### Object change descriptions
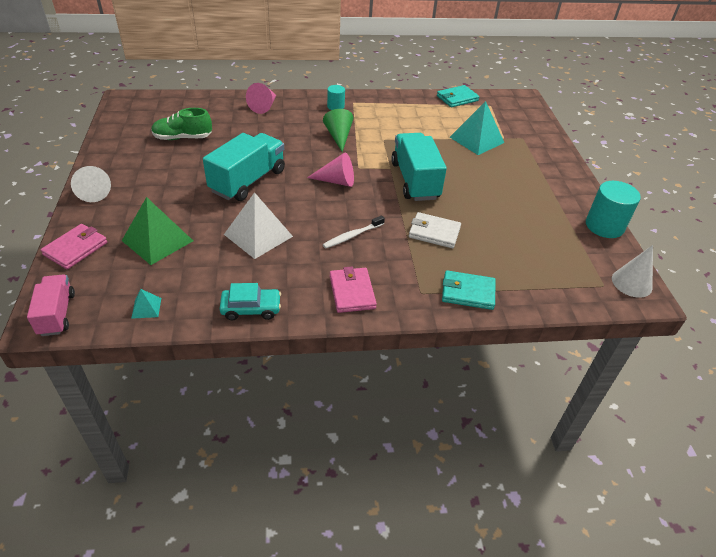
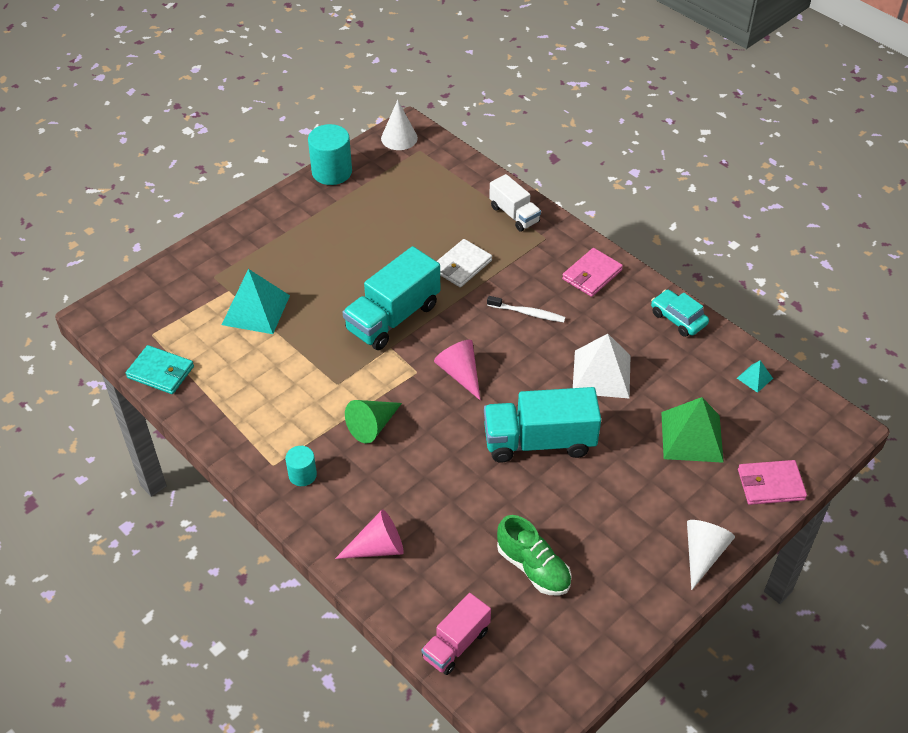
camera: 125 degrees left, 5 degrees up
(57, 314) = (827, 425): pink truck -> pink truck (456, 644)
(434, 232) = (462, 266): white wallet -> white wallet turned 60 degrees clockwise
(467, 292) = (514, 214): turquoise wallet -> white truck

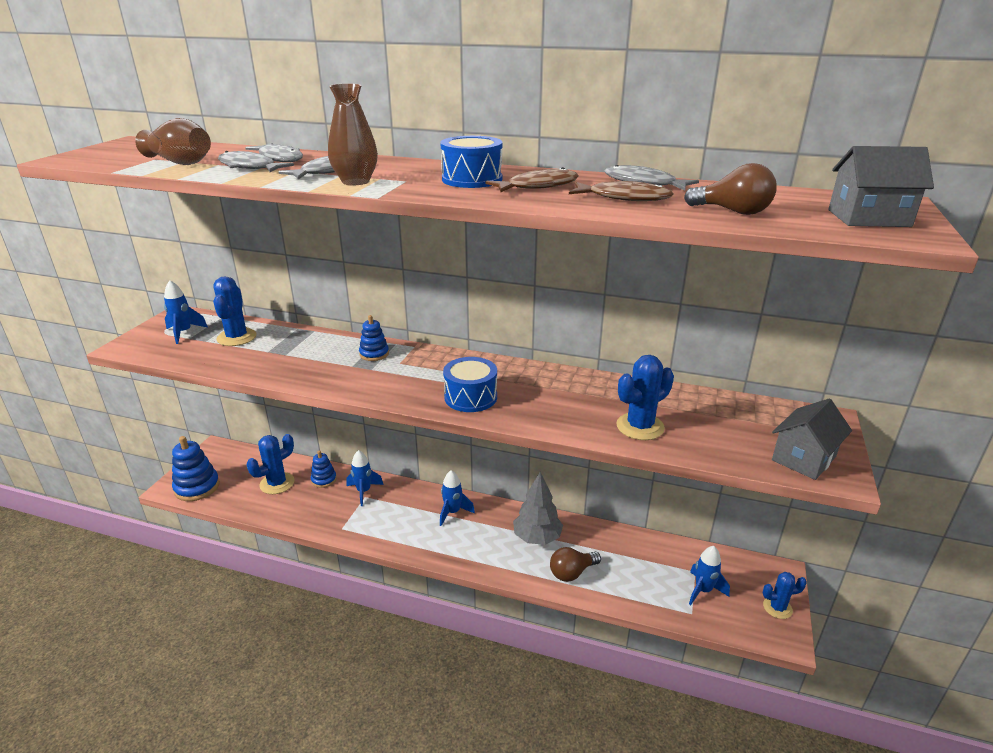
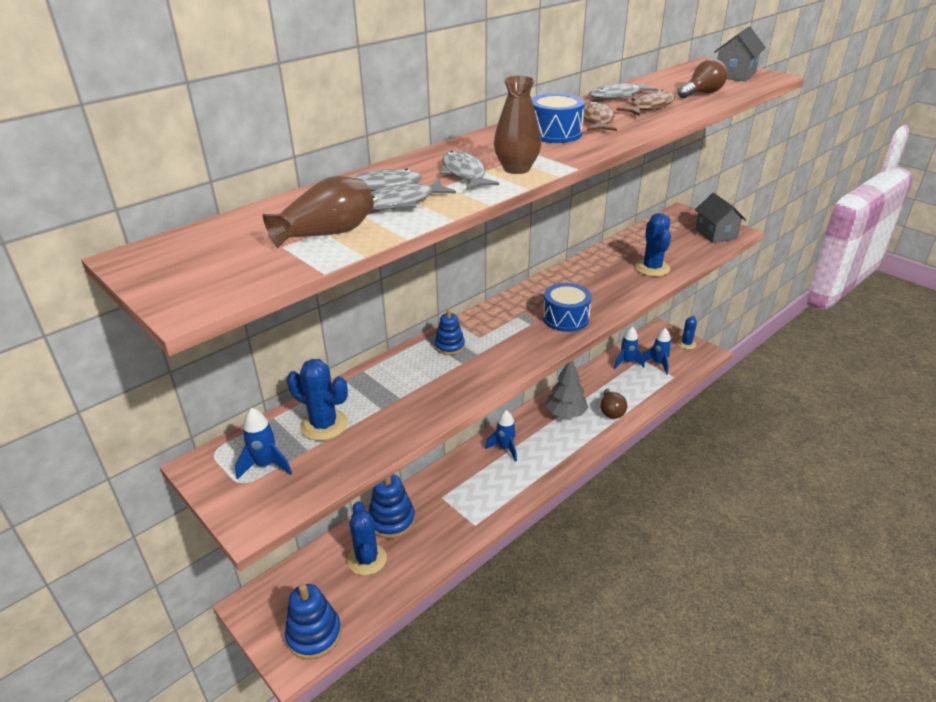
camera: 60 degrees left, 5 degrees up
(324, 480) = (391, 520): blue stacking toy -> blue stacking toy, size x1.70
(364, 491) = (433, 496): blue rocket -> blue rocket (627, 362)

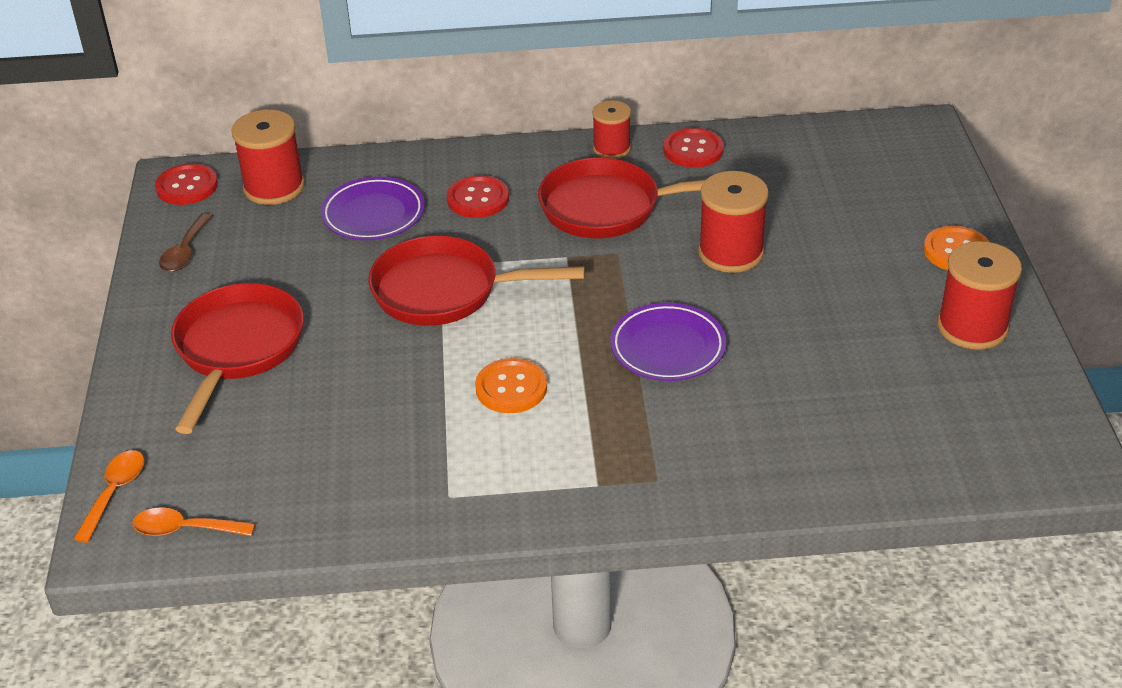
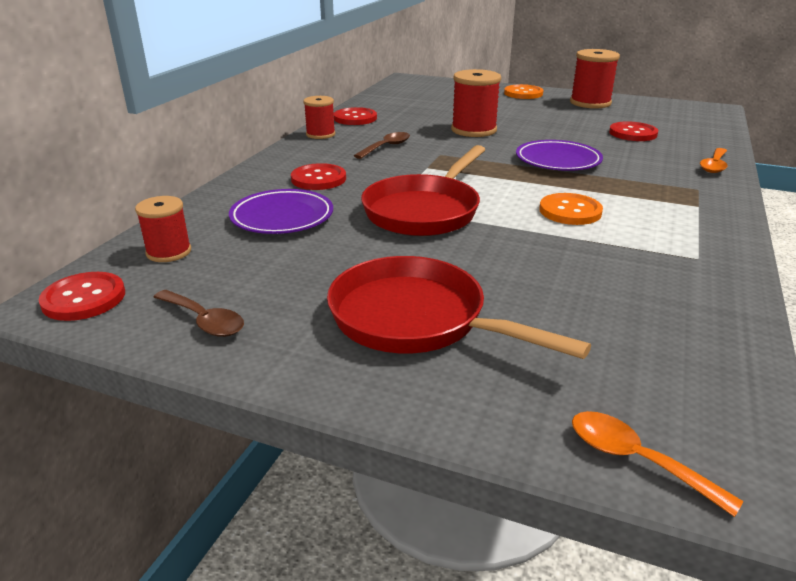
camera: 65 degrees left, 10 degrees down
(185, 529) = (721, 411): orange spoon -> orange spoon (714, 165)
(274, 187) = (169, 252): red spool -> red spool, size x0.63
(608, 208) = (386, 147): red pan -> brown spoon
(845, 394) = (633, 133): none -> red button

### EXERCISE INSTRUCTIONS
Write every record out again exactly as written. Pictures don't belong in the copy.

### SOLUTION BELOW
camera: 125 degrees left, 5 degrees up
(57, 314) = (827, 425): pink truck -> pink truck (456, 644)
(434, 232) = (462, 266): white wallet -> white wallet turned 60 degrees clockwise
(467, 292) = (514, 214): turquoise wallet -> white truck

camera: 60 degrees left, 5 degrees up
(324, 480) = (391, 520): blue stacking toy -> blue stacking toy, size x1.70
(364, 491) = (433, 496): blue rocket -> blue rocket (627, 362)

camera: 65 degrees left, 10 degrees down
(185, 529) = (721, 411): orange spoon -> orange spoon (714, 165)
(274, 187) = (169, 252): red spool -> red spool, size x0.63
(608, 208) = (386, 147): red pan -> brown spoon
(845, 394) = (633, 133): none -> red button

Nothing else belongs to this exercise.